--- Work required ---
Below, find the line containing "R8: 4.7k (IC1/GP0, VDD)" and the line containing "TH3: 10k (GND, VDD) -> 10k (BTN, VDD)"; reproduce exactly those two and every line between them, omitting pictures.

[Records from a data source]

....

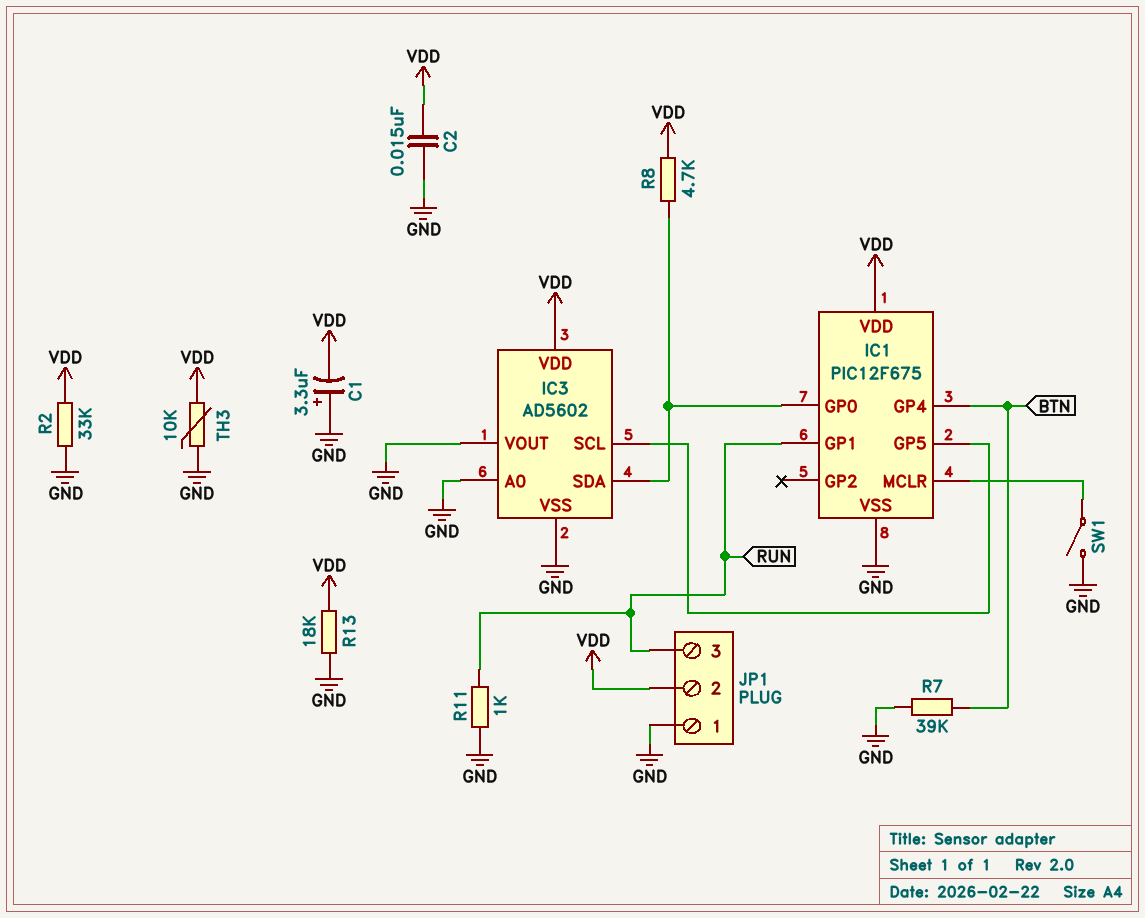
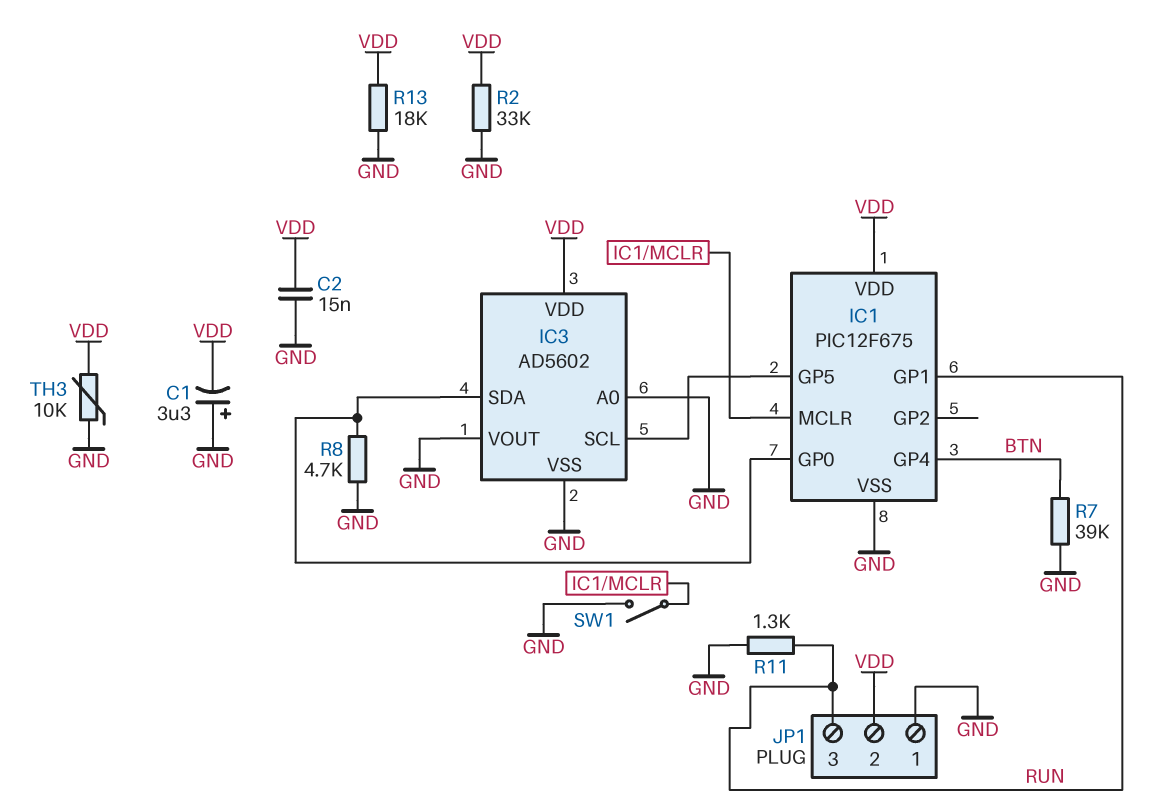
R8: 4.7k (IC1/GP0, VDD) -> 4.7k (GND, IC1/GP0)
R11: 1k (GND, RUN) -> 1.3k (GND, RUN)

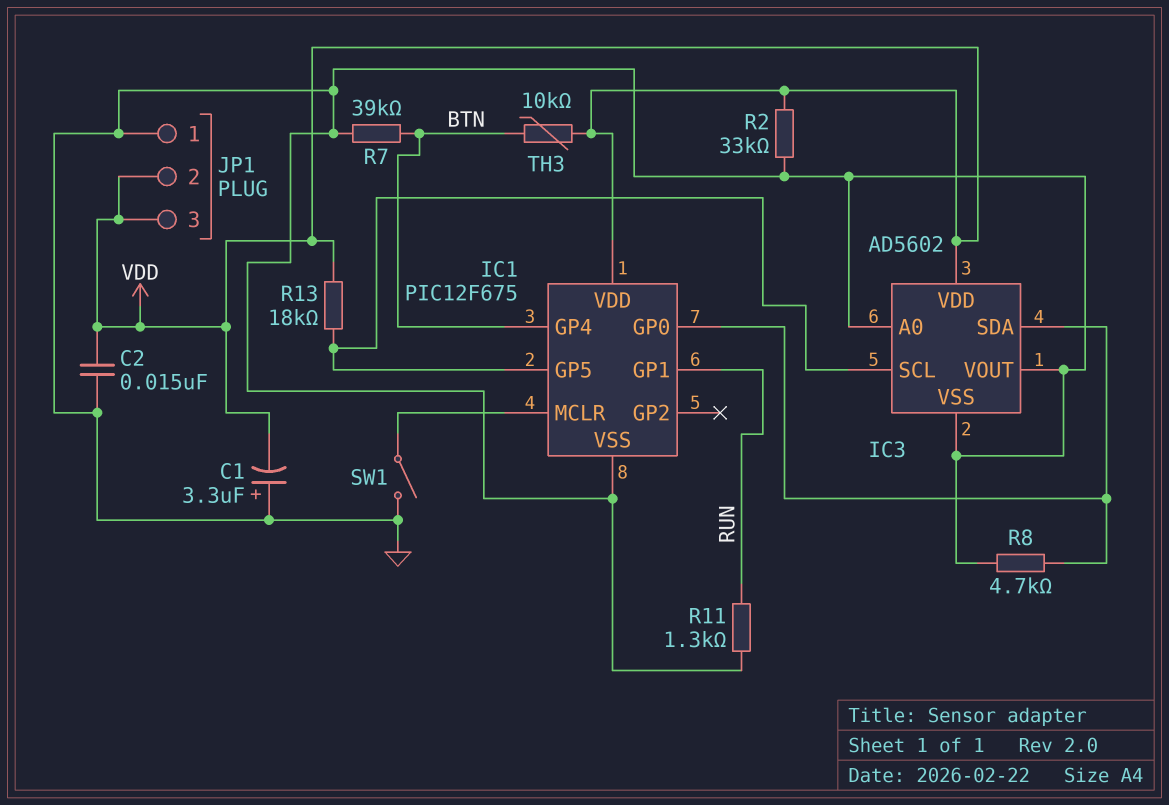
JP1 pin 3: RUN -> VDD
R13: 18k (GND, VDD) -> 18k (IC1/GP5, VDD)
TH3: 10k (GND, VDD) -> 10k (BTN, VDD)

....

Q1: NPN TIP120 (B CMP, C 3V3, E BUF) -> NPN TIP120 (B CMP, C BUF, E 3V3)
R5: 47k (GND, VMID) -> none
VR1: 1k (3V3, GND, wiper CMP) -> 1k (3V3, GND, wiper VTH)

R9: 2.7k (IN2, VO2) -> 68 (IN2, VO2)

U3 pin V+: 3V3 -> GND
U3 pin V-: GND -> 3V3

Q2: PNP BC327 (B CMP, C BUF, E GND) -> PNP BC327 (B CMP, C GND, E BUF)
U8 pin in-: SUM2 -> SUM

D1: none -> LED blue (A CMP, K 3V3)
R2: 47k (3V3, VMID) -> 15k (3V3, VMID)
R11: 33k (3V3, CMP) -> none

....

--- Reply ---
R8: 4.7k (IC1/GP0, VDD) -> 4.7k (GND, IC1/GP0)
R11: 1k (GND, RUN) -> 1.3k (GND, RUN)

JP1 pin 3: RUN -> VDD
R13: 18k (GND, VDD) -> 18k (IC1/GP5, VDD)
TH3: 10k (GND, VDD) -> 10k (BTN, VDD)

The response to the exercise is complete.